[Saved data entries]
□ □ □
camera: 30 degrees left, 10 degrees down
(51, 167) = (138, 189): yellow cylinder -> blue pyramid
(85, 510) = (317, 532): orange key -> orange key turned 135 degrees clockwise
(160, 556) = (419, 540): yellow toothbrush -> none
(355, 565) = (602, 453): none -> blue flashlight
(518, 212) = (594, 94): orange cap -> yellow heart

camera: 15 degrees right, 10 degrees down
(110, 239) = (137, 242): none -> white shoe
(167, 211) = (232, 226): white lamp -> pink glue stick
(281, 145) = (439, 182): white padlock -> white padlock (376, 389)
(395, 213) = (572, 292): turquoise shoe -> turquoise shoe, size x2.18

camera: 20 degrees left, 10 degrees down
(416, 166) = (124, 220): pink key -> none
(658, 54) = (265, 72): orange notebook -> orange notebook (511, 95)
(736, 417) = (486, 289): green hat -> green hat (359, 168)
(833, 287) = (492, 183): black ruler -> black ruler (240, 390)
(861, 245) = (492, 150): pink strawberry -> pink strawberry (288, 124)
□ □ □
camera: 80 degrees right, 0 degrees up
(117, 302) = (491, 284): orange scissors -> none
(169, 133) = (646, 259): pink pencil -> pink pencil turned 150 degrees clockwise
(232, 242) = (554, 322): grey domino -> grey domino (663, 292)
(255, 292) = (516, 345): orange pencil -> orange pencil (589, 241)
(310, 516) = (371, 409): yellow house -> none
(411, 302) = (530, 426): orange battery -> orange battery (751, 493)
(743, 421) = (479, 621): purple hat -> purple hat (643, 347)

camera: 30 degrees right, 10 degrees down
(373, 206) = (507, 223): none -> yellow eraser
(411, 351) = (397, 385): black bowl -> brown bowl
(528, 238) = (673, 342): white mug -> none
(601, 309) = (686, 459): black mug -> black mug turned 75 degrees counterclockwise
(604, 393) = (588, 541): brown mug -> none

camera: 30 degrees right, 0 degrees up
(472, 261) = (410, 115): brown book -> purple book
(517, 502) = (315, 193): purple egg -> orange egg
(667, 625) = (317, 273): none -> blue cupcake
□ □ □
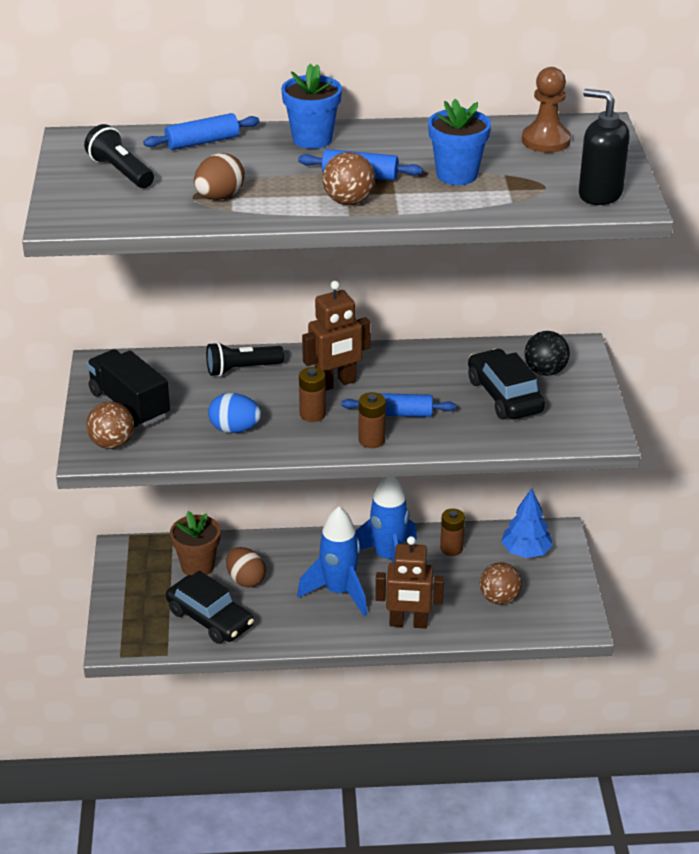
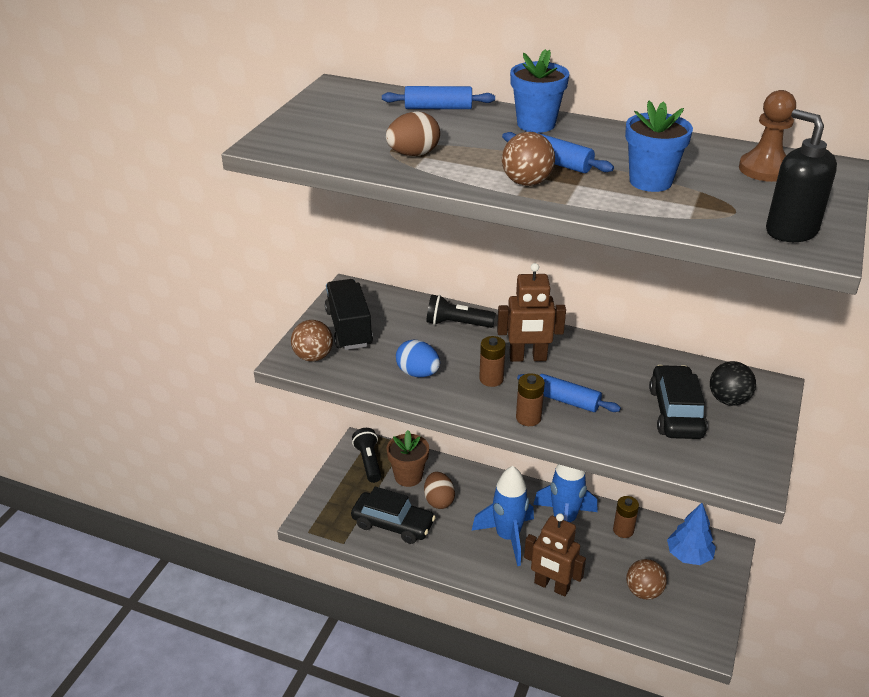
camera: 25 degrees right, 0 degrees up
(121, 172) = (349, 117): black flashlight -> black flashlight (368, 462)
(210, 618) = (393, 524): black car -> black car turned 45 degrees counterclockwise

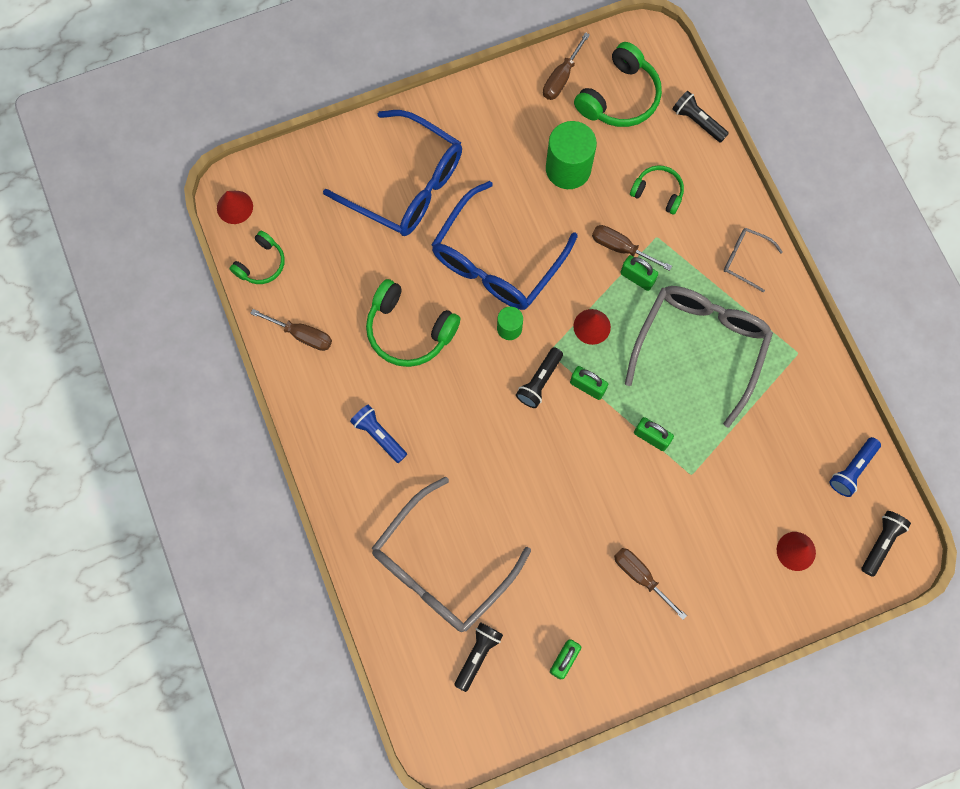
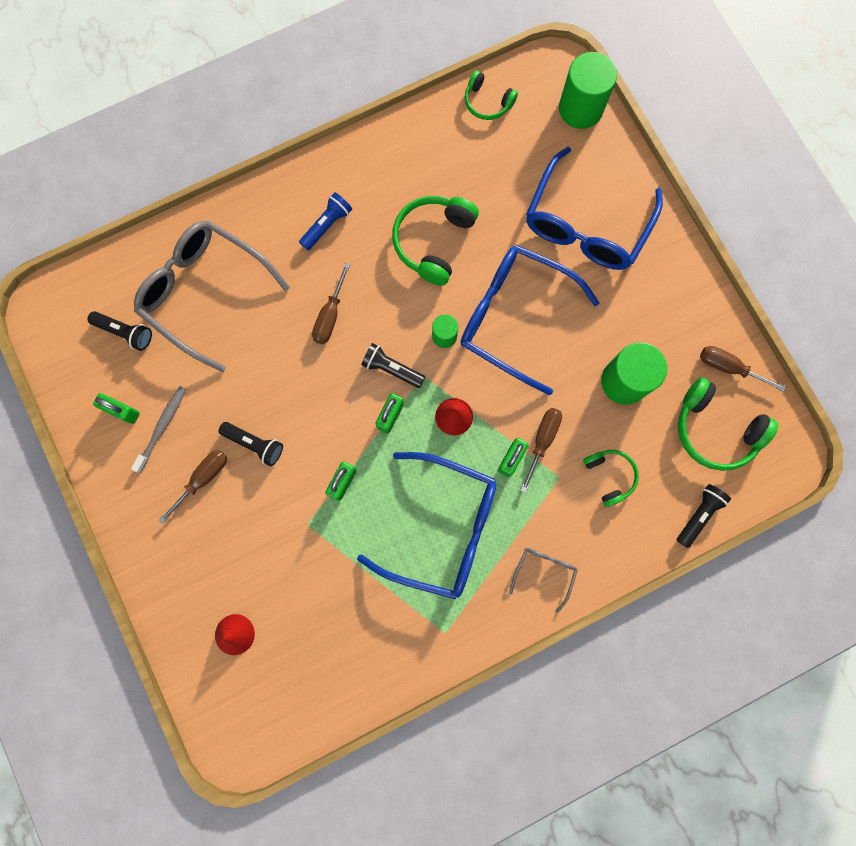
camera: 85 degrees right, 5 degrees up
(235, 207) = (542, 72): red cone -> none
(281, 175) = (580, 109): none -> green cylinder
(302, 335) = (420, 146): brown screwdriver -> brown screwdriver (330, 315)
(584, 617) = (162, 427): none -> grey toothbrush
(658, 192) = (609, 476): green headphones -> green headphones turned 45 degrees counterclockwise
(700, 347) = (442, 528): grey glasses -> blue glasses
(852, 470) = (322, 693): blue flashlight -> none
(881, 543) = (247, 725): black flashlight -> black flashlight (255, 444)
□ □ □
### Work task:
Copy out every line of the data that includes the word "left".

### Task response:
camera: 30 degrees left, 10 degrees down
camera: 20 degrees left, 10 degrees down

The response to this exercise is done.